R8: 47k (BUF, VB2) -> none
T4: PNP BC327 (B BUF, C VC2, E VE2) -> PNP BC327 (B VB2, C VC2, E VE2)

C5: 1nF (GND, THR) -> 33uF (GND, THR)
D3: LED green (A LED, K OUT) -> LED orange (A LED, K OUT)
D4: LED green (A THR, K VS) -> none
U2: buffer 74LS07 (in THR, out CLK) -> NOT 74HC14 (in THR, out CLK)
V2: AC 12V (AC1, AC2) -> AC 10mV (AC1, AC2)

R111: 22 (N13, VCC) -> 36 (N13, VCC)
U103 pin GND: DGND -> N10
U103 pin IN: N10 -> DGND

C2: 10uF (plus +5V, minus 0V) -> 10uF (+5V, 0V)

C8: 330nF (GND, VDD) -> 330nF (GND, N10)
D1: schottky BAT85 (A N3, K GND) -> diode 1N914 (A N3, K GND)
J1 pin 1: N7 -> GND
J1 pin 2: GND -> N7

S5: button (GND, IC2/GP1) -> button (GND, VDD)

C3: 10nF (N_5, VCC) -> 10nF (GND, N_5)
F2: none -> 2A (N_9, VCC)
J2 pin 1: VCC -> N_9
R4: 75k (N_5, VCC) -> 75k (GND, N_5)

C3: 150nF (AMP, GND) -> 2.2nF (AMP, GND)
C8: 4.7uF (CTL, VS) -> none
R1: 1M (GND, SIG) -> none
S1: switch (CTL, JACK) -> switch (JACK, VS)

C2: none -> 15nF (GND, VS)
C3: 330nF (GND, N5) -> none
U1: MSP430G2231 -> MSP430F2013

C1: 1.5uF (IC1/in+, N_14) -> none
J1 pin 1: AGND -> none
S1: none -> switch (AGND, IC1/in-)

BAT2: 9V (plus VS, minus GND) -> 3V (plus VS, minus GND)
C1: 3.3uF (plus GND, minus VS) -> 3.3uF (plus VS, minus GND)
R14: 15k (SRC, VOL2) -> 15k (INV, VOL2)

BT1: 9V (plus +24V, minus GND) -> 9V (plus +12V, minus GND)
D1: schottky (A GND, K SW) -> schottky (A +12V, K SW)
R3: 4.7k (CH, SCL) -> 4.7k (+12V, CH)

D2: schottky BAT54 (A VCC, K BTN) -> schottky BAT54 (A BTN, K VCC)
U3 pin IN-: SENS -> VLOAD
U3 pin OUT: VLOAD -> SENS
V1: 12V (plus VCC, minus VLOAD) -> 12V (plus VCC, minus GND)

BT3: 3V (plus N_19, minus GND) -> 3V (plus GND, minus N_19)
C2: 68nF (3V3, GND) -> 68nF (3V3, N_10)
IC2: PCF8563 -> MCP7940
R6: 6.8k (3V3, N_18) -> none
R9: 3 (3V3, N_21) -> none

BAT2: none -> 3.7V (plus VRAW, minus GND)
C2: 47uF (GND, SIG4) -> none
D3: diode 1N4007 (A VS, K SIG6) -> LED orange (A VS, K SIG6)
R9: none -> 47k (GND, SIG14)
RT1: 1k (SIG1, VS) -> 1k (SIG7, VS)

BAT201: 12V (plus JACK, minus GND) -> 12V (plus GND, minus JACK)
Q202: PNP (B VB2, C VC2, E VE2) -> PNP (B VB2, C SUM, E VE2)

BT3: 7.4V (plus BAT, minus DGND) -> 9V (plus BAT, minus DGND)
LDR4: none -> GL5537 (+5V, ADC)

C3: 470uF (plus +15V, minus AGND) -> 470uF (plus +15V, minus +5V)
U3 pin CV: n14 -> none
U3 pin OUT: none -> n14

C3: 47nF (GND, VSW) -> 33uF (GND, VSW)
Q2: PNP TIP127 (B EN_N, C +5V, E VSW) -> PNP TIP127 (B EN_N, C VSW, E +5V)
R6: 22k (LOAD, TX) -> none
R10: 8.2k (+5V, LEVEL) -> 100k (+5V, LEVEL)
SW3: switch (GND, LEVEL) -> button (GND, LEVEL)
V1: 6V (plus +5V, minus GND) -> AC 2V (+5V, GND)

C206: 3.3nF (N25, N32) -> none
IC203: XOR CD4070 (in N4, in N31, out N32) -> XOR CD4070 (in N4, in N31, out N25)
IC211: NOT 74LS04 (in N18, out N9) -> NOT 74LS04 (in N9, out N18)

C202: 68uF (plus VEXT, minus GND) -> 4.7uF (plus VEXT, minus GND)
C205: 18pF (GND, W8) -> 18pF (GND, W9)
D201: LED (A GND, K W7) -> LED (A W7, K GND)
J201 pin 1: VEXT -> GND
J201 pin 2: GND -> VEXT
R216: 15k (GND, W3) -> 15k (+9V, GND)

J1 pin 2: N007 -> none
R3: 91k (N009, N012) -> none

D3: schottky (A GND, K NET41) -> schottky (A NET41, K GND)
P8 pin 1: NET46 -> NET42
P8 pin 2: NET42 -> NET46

══════

**Activity**
Write out only the lines from the very start of the entries above to the line that includes "C3: 150nF (AMP, GND) -> 2.2nF (AMP, GND)", both ends included, each one unchanged.

**Expected answer**
R8: 47k (BUF, VB2) -> none
T4: PNP BC327 (B BUF, C VC2, E VE2) -> PNP BC327 (B VB2, C VC2, E VE2)

C5: 1nF (GND, THR) -> 33uF (GND, THR)
D3: LED green (A LED, K OUT) -> LED orange (A LED, K OUT)
D4: LED green (A THR, K VS) -> none
U2: buffer 74LS07 (in THR, out CLK) -> NOT 74HC14 (in THR, out CLK)
V2: AC 12V (AC1, AC2) -> AC 10mV (AC1, AC2)

R111: 22 (N13, VCC) -> 36 (N13, VCC)
U103 pin GND: DGND -> N10
U103 pin IN: N10 -> DGND

C2: 10uF (plus +5V, minus 0V) -> 10uF (+5V, 0V)

C8: 330nF (GND, VDD) -> 330nF (GND, N10)
D1: schottky BAT85 (A N3, K GND) -> diode 1N914 (A N3, K GND)
J1 pin 1: N7 -> GND
J1 pin 2: GND -> N7

S5: button (GND, IC2/GP1) -> button (GND, VDD)

C3: 10nF (N_5, VCC) -> 10nF (GND, N_5)
F2: none -> 2A (N_9, VCC)
J2 pin 1: VCC -> N_9
R4: 75k (N_5, VCC) -> 75k (GND, N_5)

C3: 150nF (AMP, GND) -> 2.2nF (AMP, GND)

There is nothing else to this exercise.